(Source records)
··········

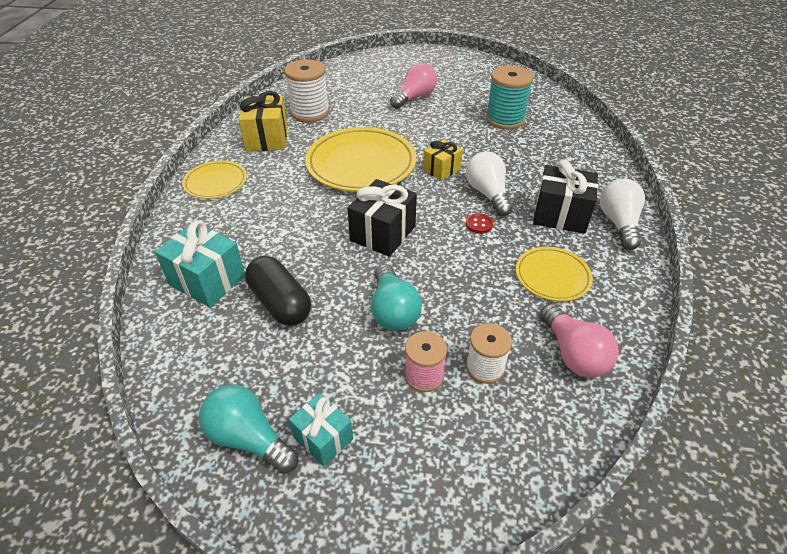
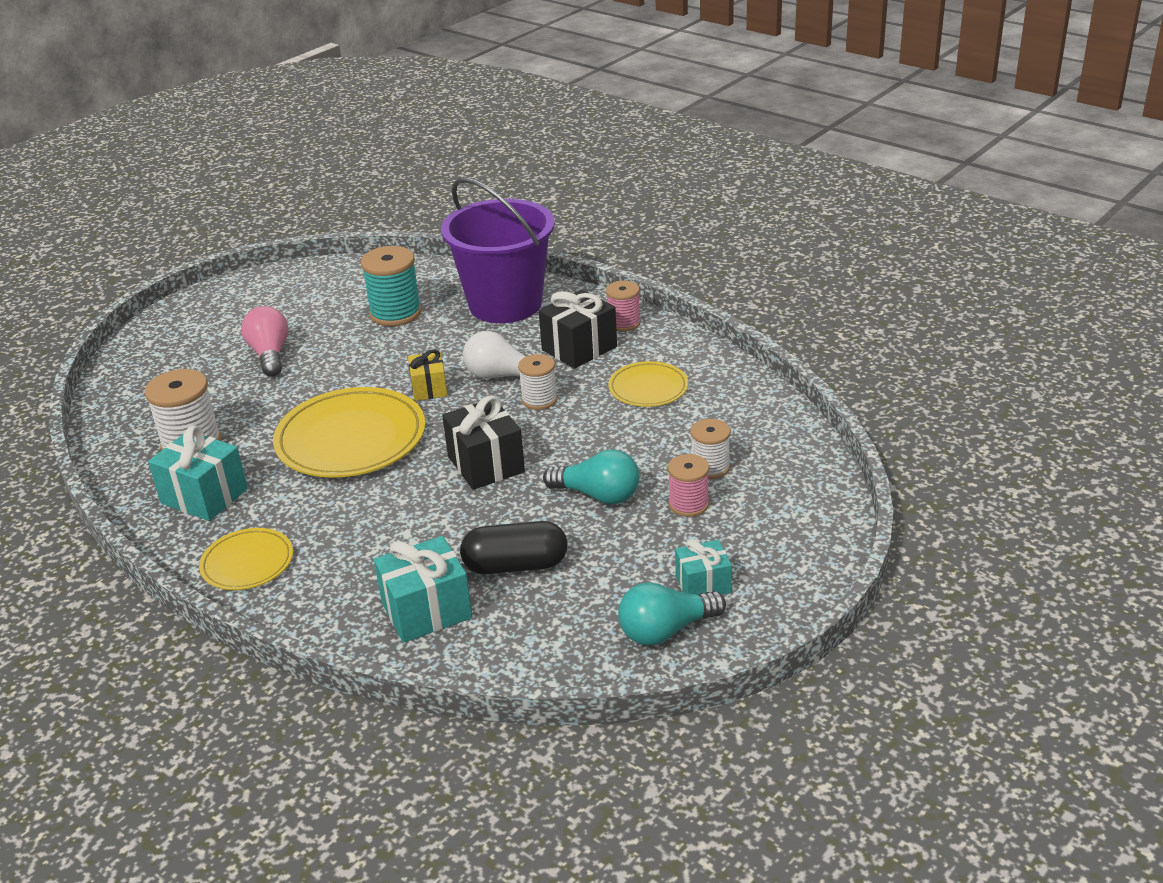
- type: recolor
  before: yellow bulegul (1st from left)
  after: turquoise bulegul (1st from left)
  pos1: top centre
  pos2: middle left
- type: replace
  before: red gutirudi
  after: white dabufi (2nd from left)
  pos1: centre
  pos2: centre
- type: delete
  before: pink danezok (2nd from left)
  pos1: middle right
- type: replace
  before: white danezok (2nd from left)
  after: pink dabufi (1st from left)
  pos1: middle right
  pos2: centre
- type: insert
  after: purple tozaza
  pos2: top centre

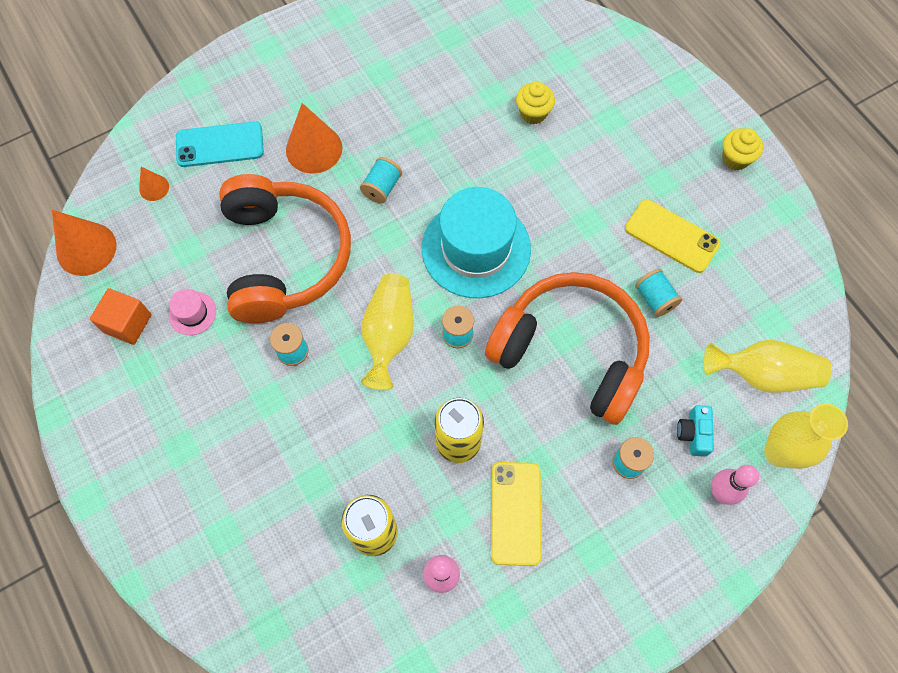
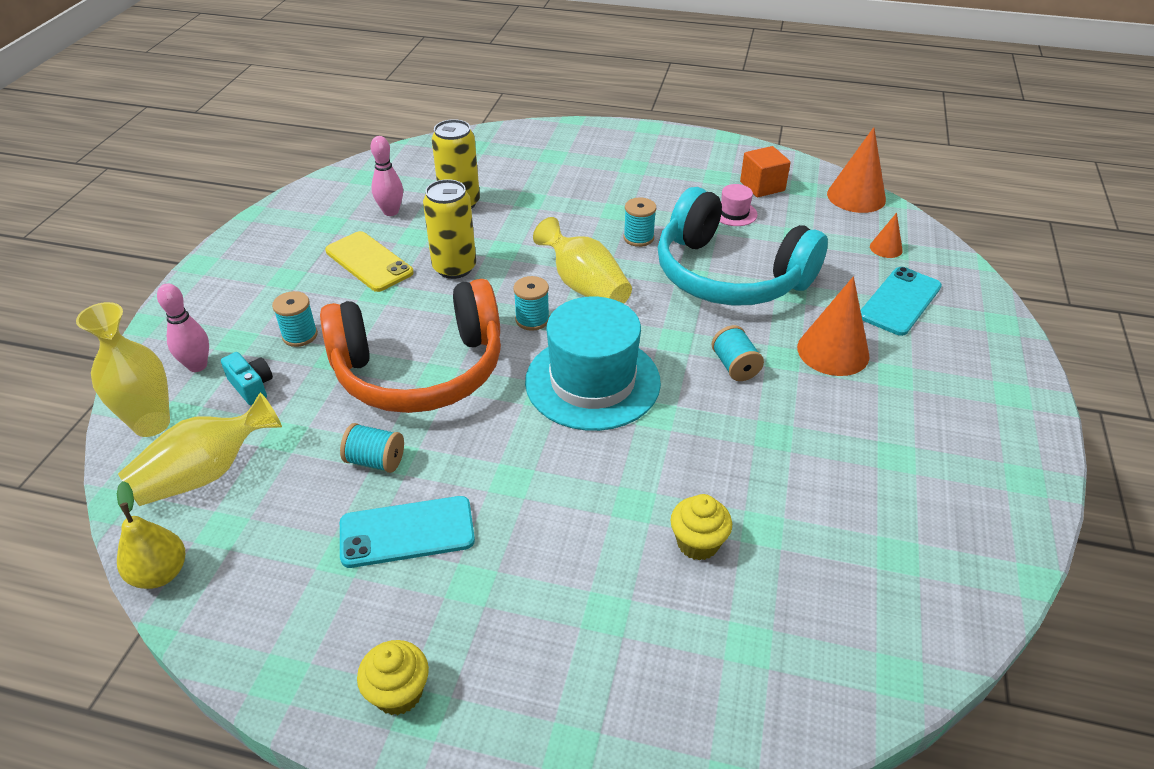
- type: recolor
  before: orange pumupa (1st from left)
  after: turquoise pumupa
  pos1: middle left
  pos2: top centre
- type: recolor
  before: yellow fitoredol (2nd from left)
  after: turquoise fitoredol (1st from left)
  pos1: middle right
  pos2: bottom centre
- type: insert
  after: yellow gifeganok
  pos2: bottom left

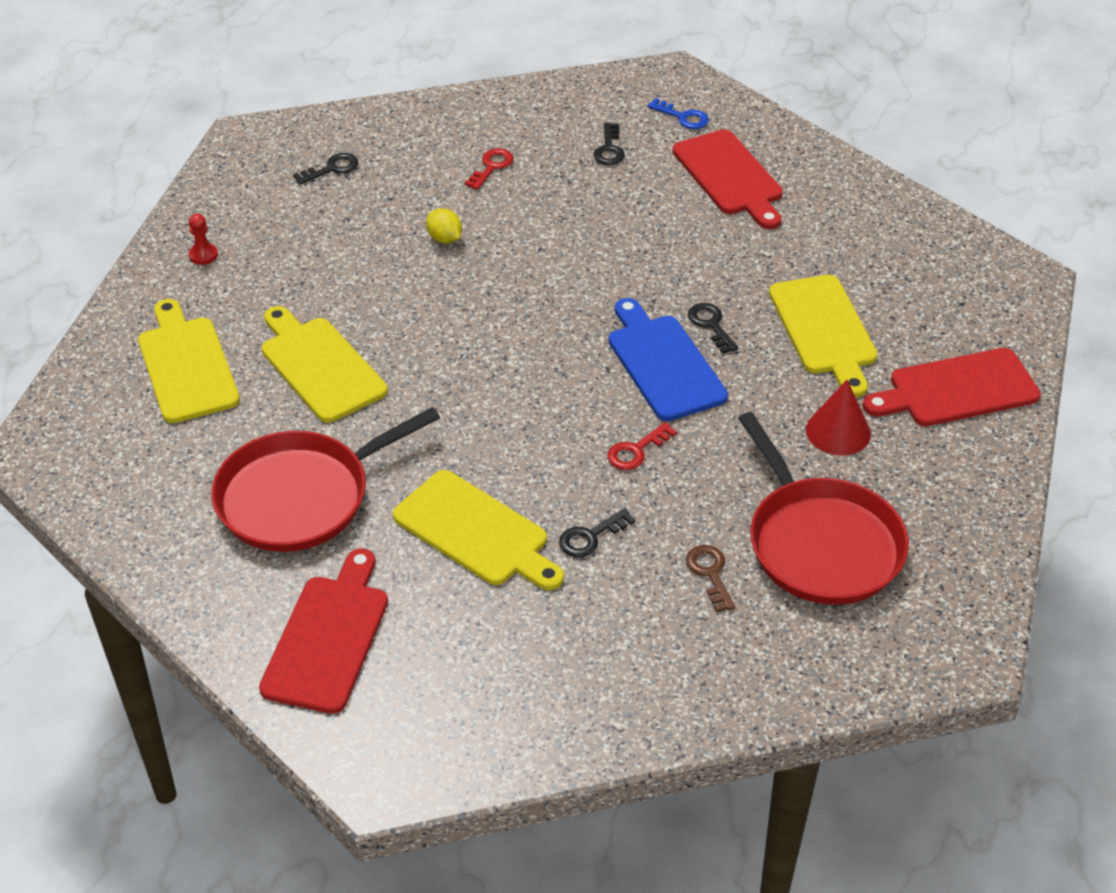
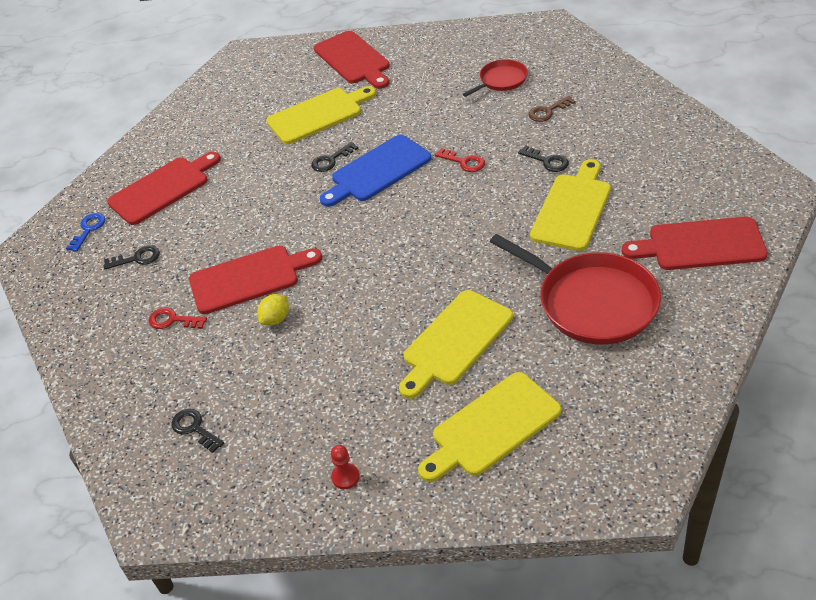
- type: resize
  before: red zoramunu (2nd from left in the first image)
  pos1: middle right
  pos2: top centre
  scale: 0.52
- type: delete
  before: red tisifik
  pos1: middle right
- type: insert
  after: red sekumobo (2nd from left)
  pos2: middle left

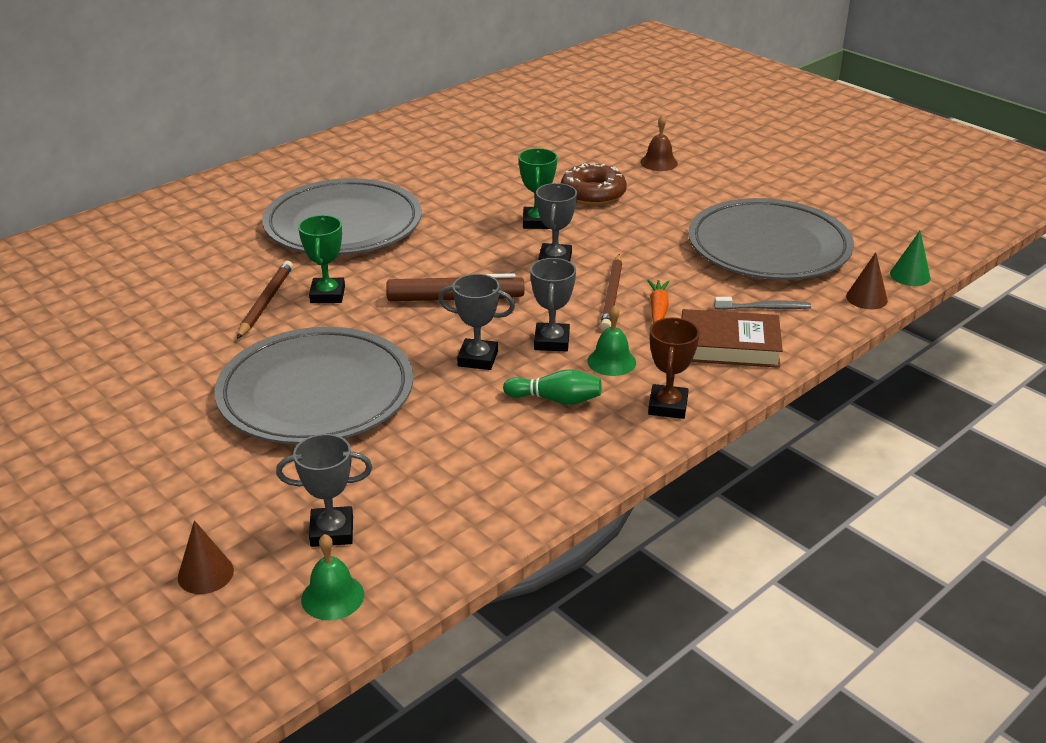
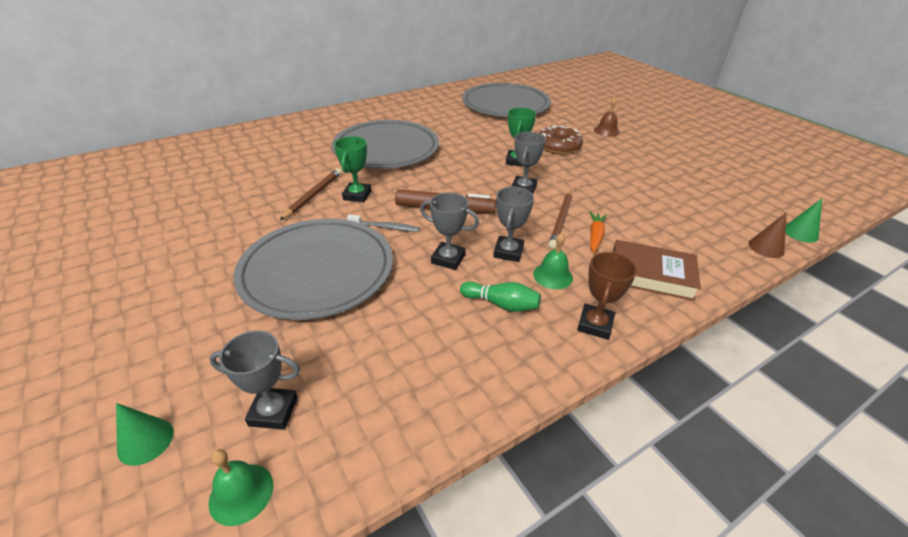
- type: recolor
  before: brown tisifik (1st from left)
  after: green tisifik (1st from left)
  pos1: bottom left
  pos2: bottom left
- type: move
  before: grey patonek (3rd from left)
  pos1: top right
  pos2: top centre
- type: move
  before: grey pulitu
  pos1: middle right
  pos2: centre

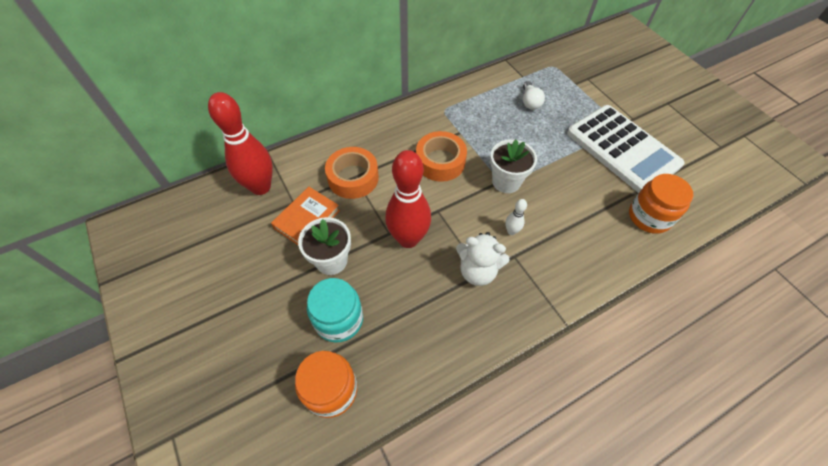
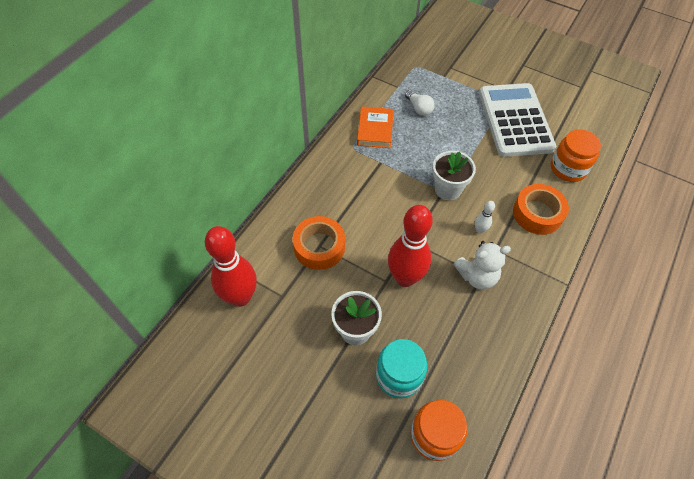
- type: move
  before: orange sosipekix
  pos1: centre
  pos2: top centre
- type: move
  before: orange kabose (2nd from left)
  pos1: centre
  pos2: middle right
- type: rotate
  before: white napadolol
  pos1: top right
  pos2: top right
  turn: -120

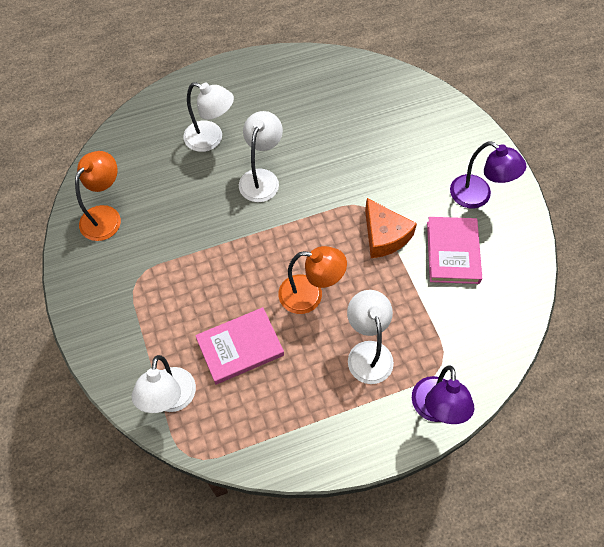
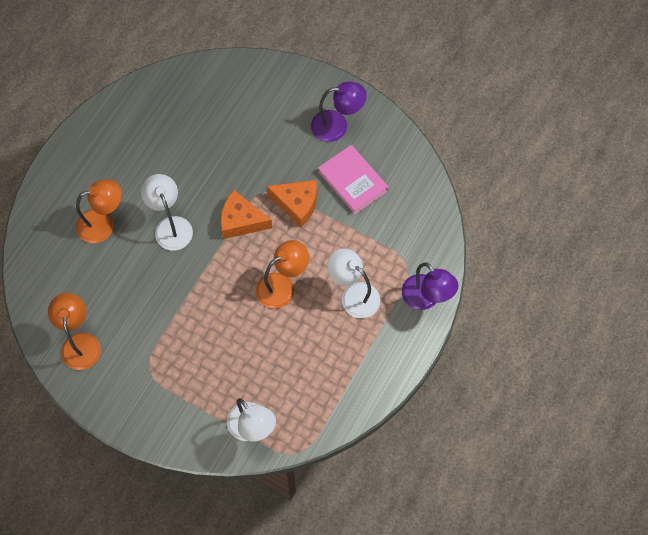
- type: recolor
  before: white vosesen (2nd from left)
  after: orange vosesen (2nd from left)
  pos1: top centre
  pos2: middle left
- type: delete
  before: pink sosipekix (1st from left)
  pos1: centre
- type: insert
  after: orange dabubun (1st from left)
  pos2: centre

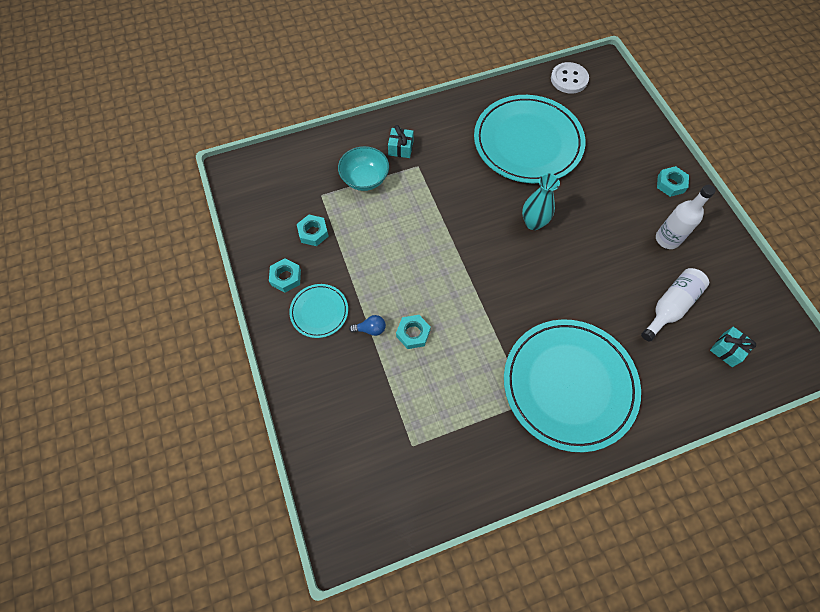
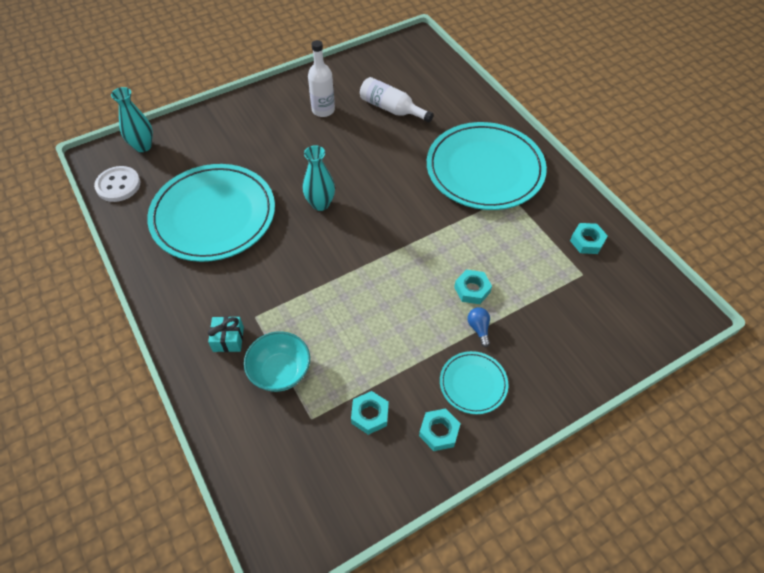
- type: move
  before: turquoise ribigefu (4th from left)
  pos1: top right
  pos2: middle right
- type: delete
  before: turquoise bulegul (2nd from left)
  pos1: middle right
- type: insert
  after: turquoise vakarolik (1st from left)
  pos2: top left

··········

_PROBLEM DESCRIPTION_:
Of the lines above, extract only those from the line with "before: yellow bulegul (1st from left)" to the line with "after: purple tozaza", both included, exactly as written.

_FINISHED TASK_:
  before: yellow bulegul (1st from left)
  after: turquoise bulegul (1st from left)
  pos1: top centre
  pos2: middle left
- type: replace
  before: red gutirudi
  after: white dabufi (2nd from left)
  pos1: centre
  pos2: centre
- type: delete
  before: pink danezok (2nd from left)
  pos1: middle right
- type: replace
  before: white danezok (2nd from left)
  after: pink dabufi (1st from left)
  pos1: middle right
  pos2: centre
- type: insert
  after: purple tozaza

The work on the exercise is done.